Task instructions: Transcribed word for word, the lines below from the one with "[(477,458),(483,408),(402,397),(396,448),(477,458)]" through the last line of the records form the answer; no picture is to be included.

● ● ● ● ●

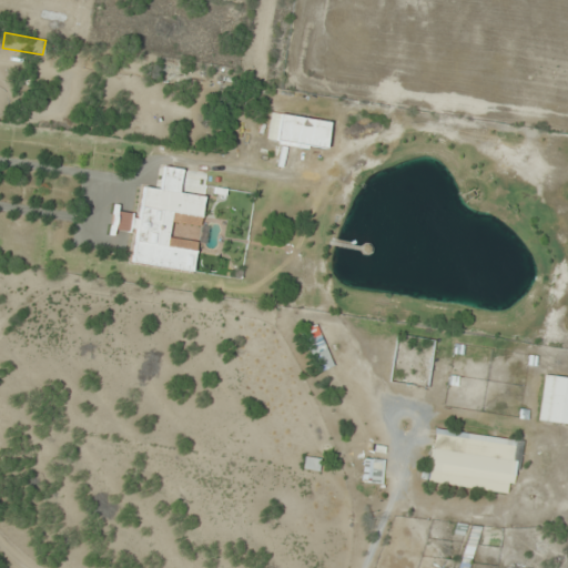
[(330,122),(280,113),(274,142),(324,152),(330,122)]
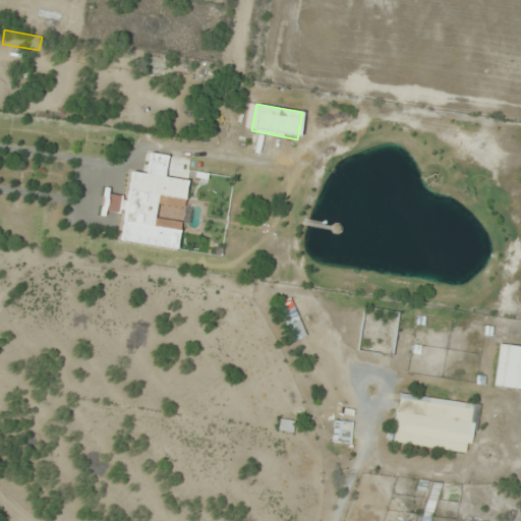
[(176,249),(180,221),(154,217),(157,195),(184,199),(187,179),(164,176),(167,155),(149,153),(146,173),(130,171),(120,240),(176,249)]
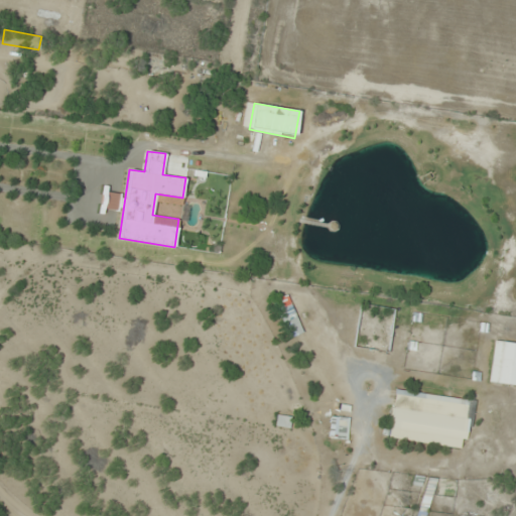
[(300,334),(289,294),(277,297),(289,337),(300,334)]
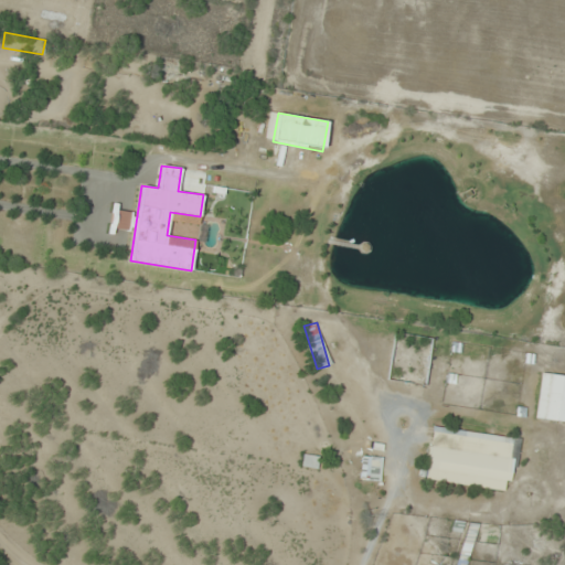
[(535,419),(564,422),(564,375),(540,373),(535,419)]
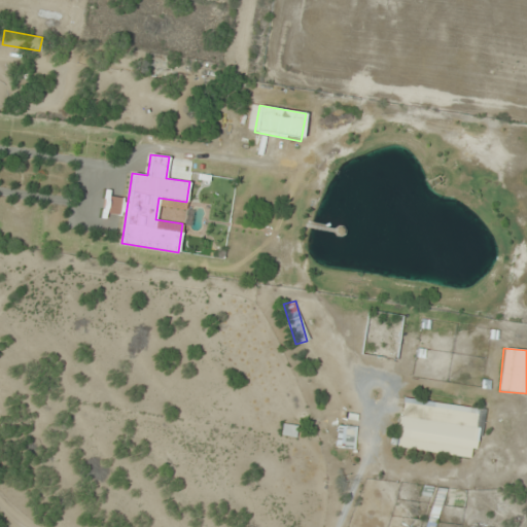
[(477,458),(483,408),(402,397),(396,448),(477,458)]
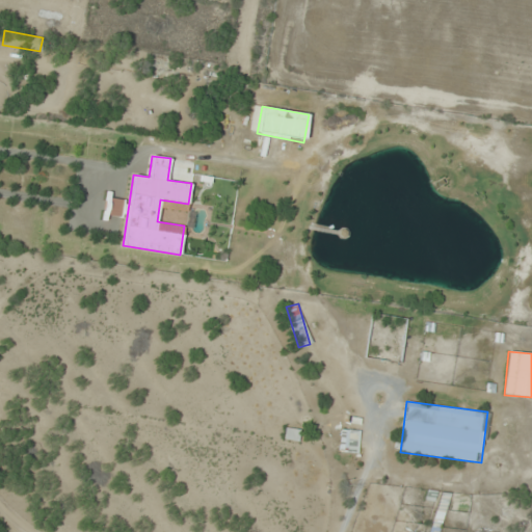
[(437,531),(450,495),(441,491),(428,531),(437,531)]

● ● ● ● ●

Exercise response:
[(477,458),(483,408),(402,397),(396,448),(477,458)]
[(437,531),(450,495),(441,491),(428,531),(437,531)]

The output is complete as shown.